[Records contained in a dataset]
* * *
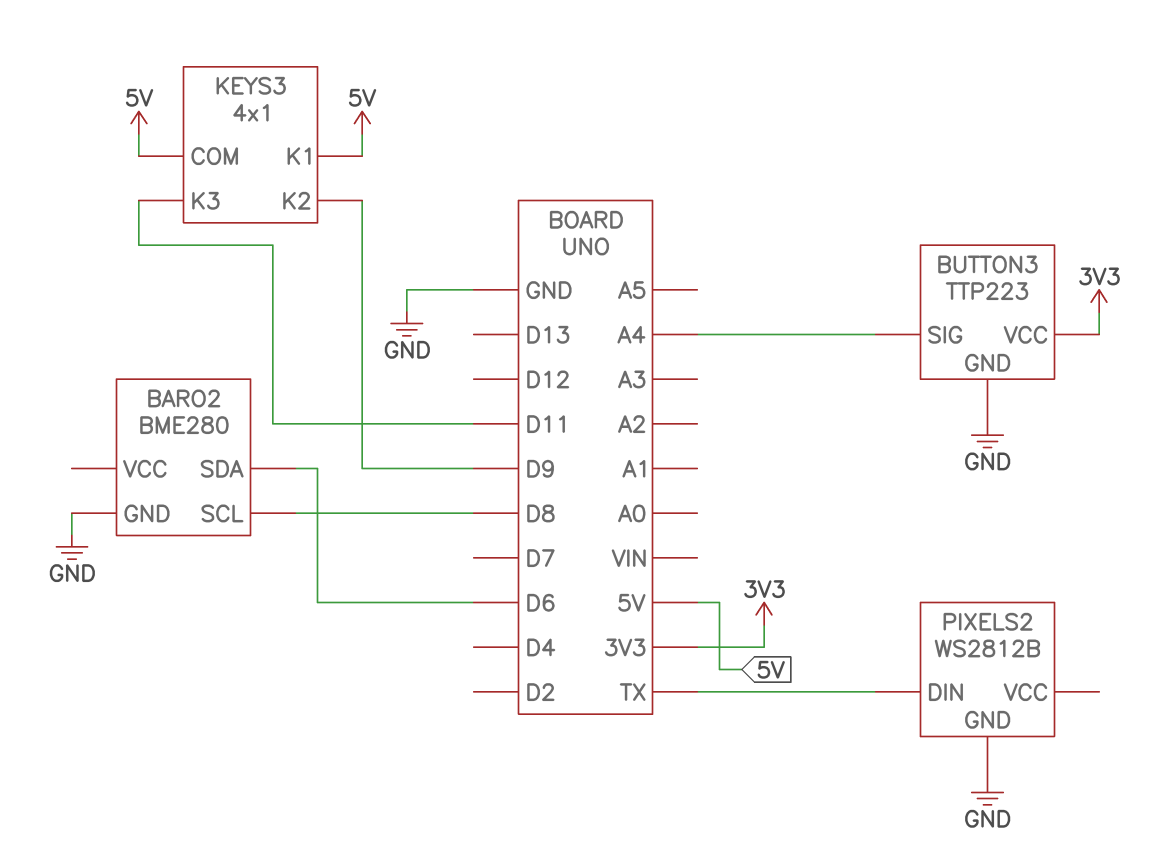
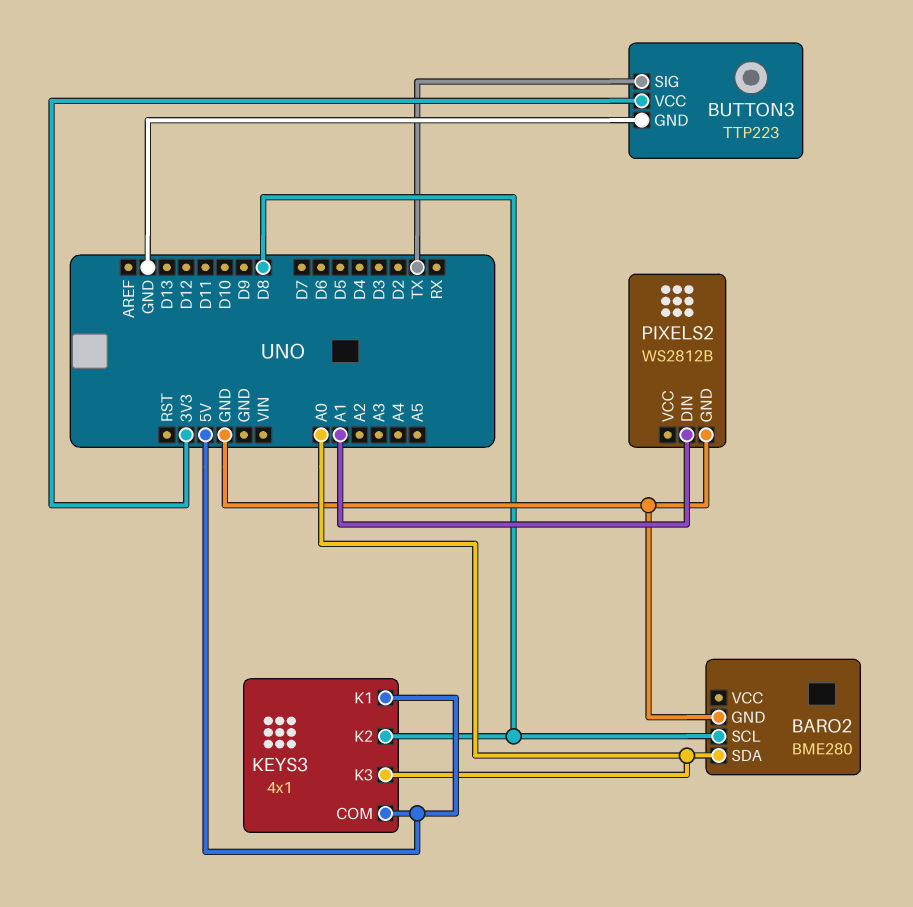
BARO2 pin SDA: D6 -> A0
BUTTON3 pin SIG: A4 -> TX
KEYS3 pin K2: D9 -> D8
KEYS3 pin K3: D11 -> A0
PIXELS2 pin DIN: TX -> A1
* * *
EXERCISE GOAL: Output exactly the lines above, from the one holding "BUTTON3 pin SIG: A4 -> TX" through the end of the data, including the first and last.

WRITTEN SOLUTION:
BUTTON3 pin SIG: A4 -> TX
KEYS3 pin K2: D9 -> D8
KEYS3 pin K3: D11 -> A0
PIXELS2 pin DIN: TX -> A1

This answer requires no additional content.